### Exercise description
From the line below that contains "(613, 424) = (421, 567): black" to the line that contains "(875, 404) = (476, 431): yellow", repeat every line exactly, both ends included, and nothing else.

━━ Data listing ━━

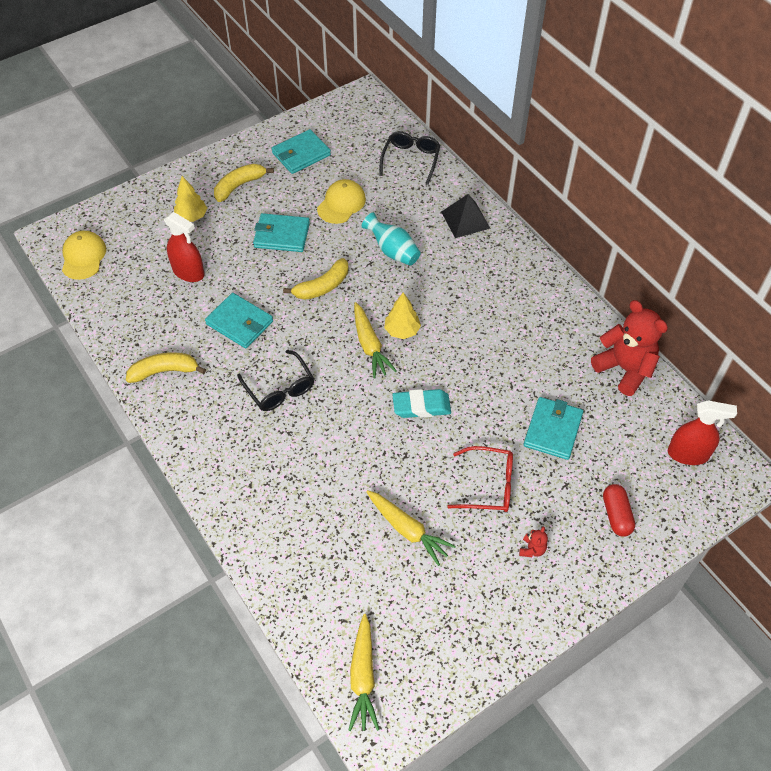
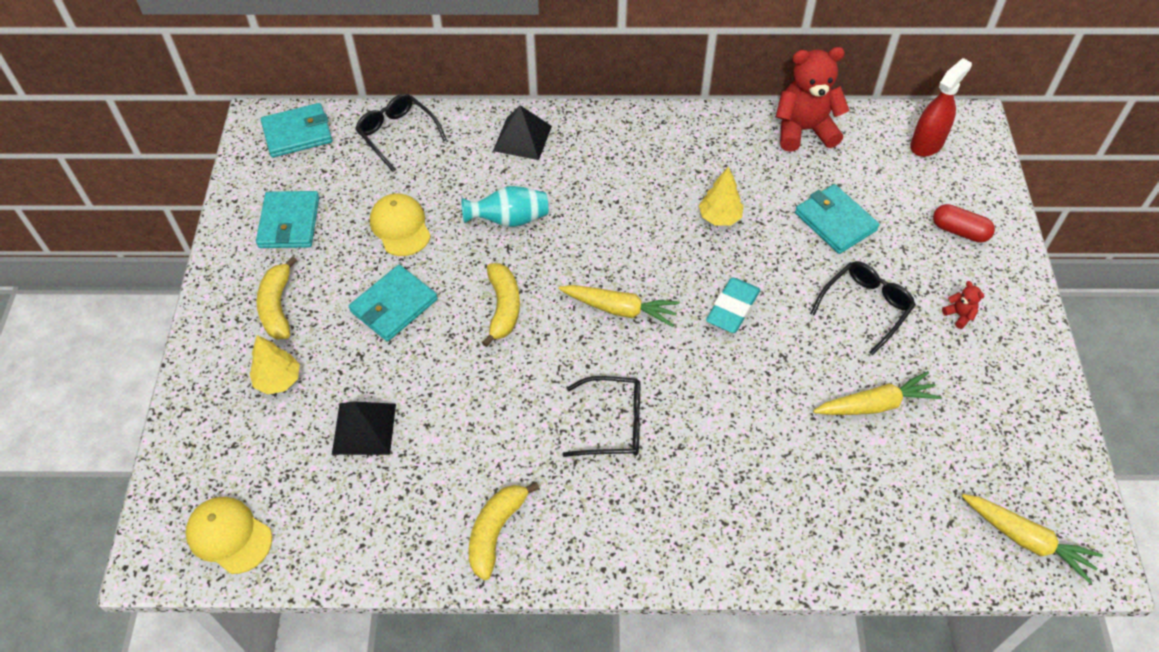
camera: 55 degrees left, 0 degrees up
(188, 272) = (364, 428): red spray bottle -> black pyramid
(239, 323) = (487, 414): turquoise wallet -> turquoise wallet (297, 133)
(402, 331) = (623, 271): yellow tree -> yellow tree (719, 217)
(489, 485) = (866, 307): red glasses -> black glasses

━━━
━━ Data listing ━━

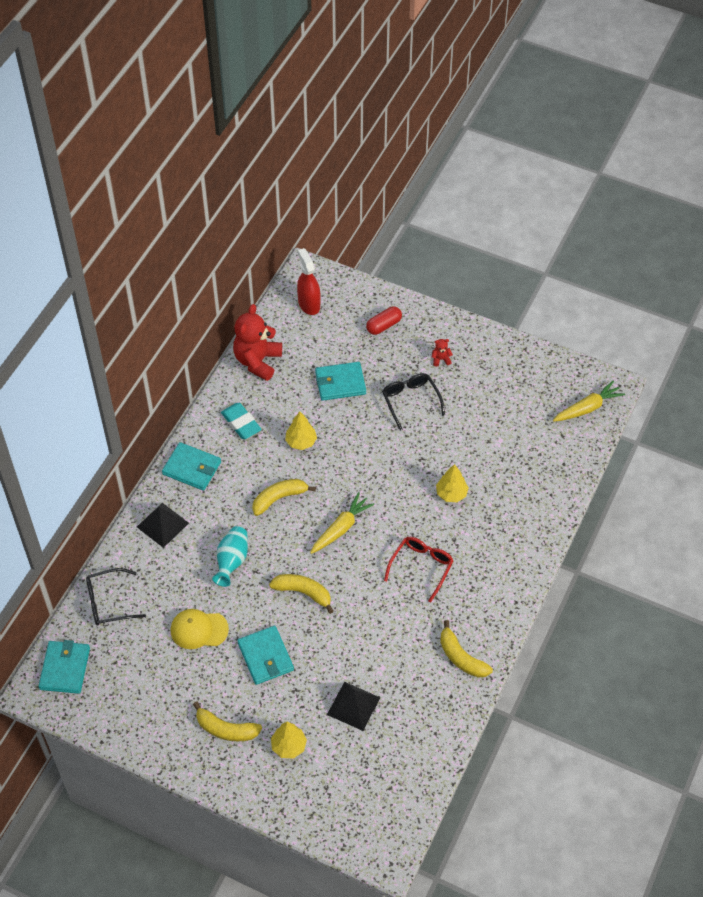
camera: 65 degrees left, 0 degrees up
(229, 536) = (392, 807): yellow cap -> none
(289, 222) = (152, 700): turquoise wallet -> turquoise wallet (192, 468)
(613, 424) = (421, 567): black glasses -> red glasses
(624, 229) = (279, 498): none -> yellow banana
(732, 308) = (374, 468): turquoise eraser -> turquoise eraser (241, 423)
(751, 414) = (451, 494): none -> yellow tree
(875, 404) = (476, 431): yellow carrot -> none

━━━

### Reply
(613, 424) = (421, 567): black glasses -> red glasses
(624, 229) = (279, 498): none -> yellow banana
(732, 308) = (374, 468): turquoise eraser -> turquoise eraser (241, 423)
(751, 414) = (451, 494): none -> yellow tree
(875, 404) = (476, 431): yellow carrot -> none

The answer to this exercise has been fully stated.